## TO DO
Please update everything in the listing below from the line containing "blue circle: moved 4 px up" down to the line containing "red square: rotated 14 degrees clockwise" by changing "red trapezoid" to "orange trapezoid" and keeping all else the same. Return only those lines, and leave the pictures out.

## SUPPLIED RECORDS
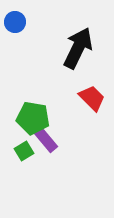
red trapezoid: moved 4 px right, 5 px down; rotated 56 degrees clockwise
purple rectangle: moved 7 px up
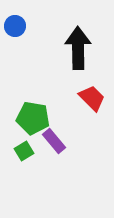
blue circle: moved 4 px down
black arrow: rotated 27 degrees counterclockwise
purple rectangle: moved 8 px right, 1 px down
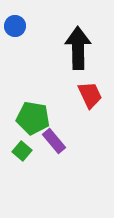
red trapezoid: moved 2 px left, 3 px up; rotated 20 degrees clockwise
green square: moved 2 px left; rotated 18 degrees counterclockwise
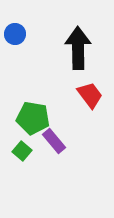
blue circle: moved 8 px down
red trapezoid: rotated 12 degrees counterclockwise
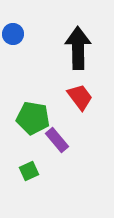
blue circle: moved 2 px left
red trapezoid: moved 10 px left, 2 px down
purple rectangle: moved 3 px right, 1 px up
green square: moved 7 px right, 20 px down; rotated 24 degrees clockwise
--
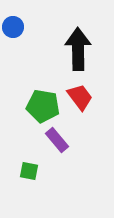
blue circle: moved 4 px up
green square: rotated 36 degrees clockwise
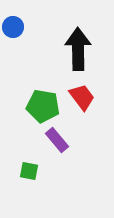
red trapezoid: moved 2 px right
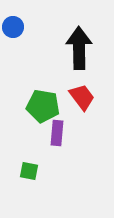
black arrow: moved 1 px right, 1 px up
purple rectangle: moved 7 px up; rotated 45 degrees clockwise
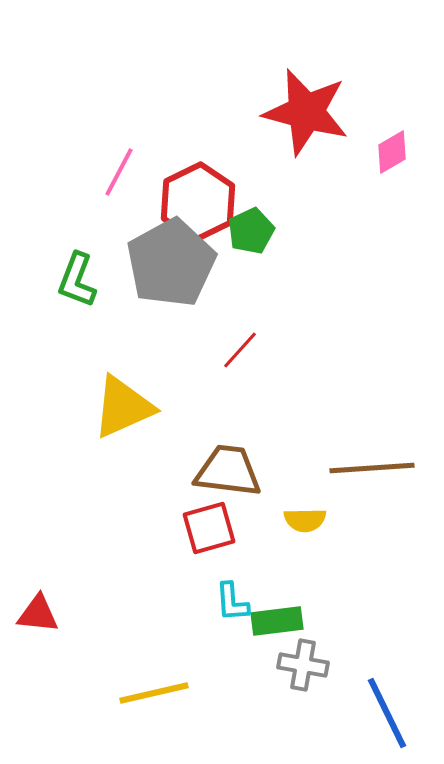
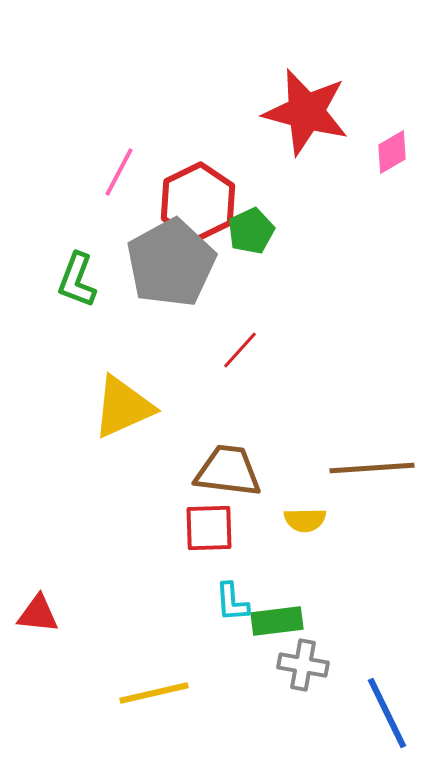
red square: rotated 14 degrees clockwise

## OUTPUT FOR THIS TASK
blue circle: moved 4 px up
green square: rotated 36 degrees clockwise
orange trapezoid: moved 2 px right
black arrow: moved 1 px right, 1 px up
purple rectangle: moved 7 px up; rotated 45 degrees clockwise
red square: rotated 14 degrees clockwise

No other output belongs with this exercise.